Records shown:
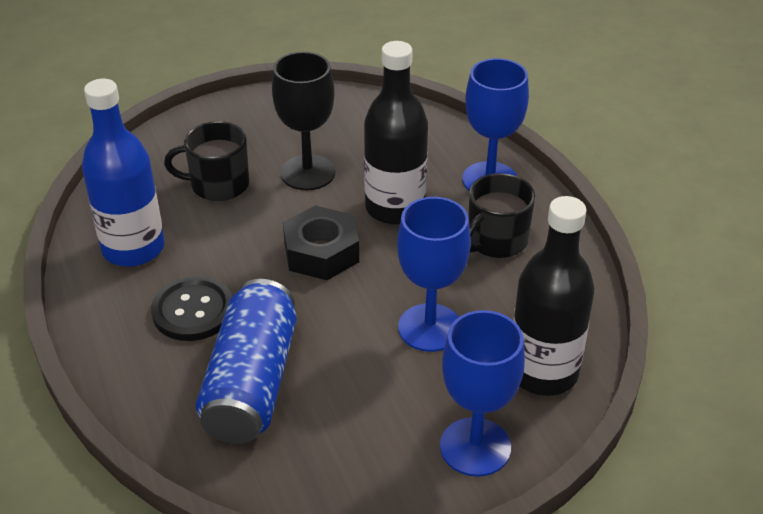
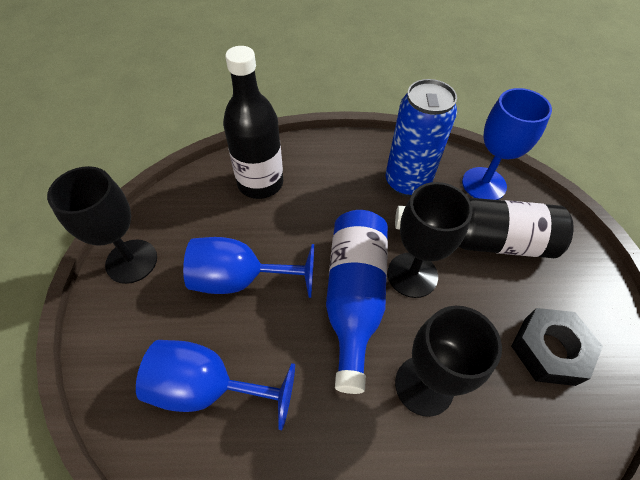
black button: 1 -> 0
black goblet: 1 -> 3
black mug: 2 -> 0

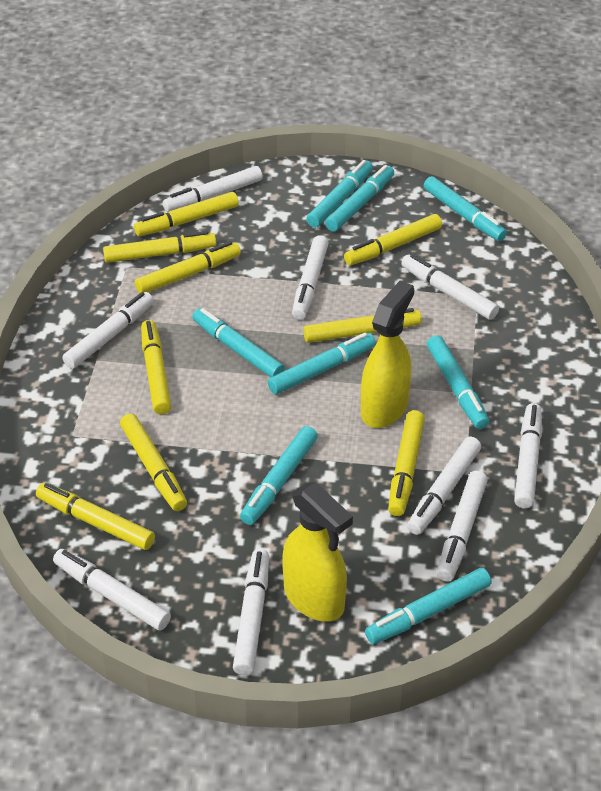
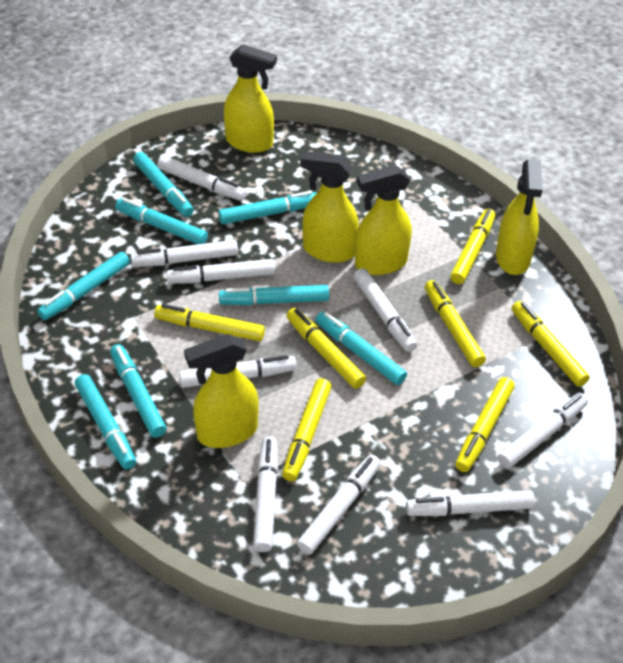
yellow marker: 9 -> 7
yellow spray bottle: 2 -> 5

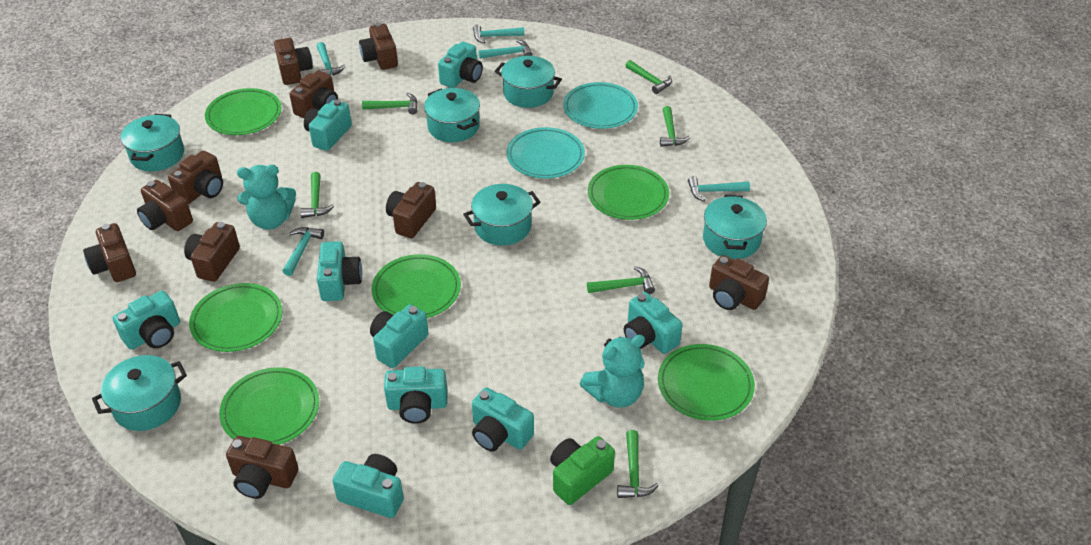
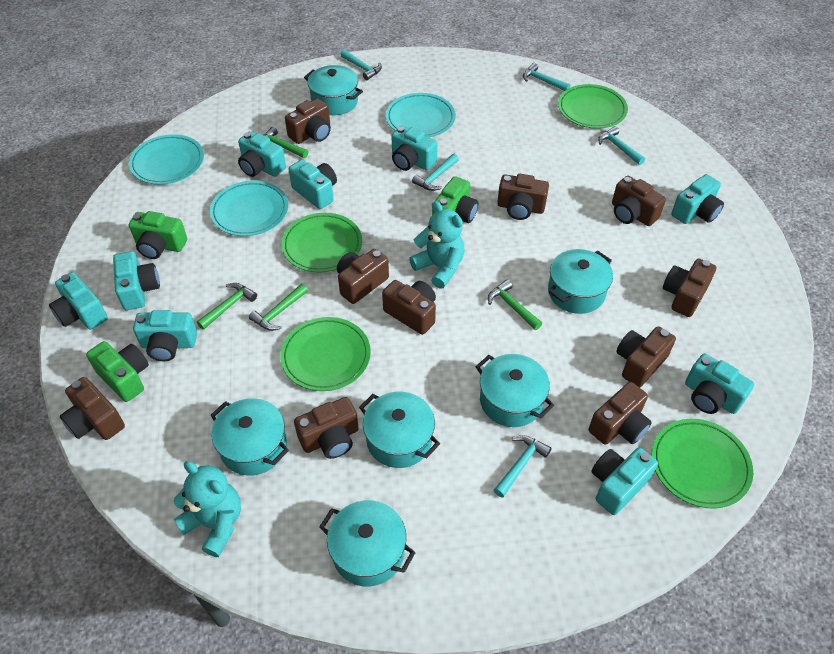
green camera: 1 -> 3
green hammer: 6 -> 4
green plate: 6 -> 4
turquoise plate: 2 -> 3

What you have to do: Each line that holds the word "black" should be extracted from the records.

Result:
black button: 1 -> 0
black goblet: 1 -> 3
black mug: 2 -> 0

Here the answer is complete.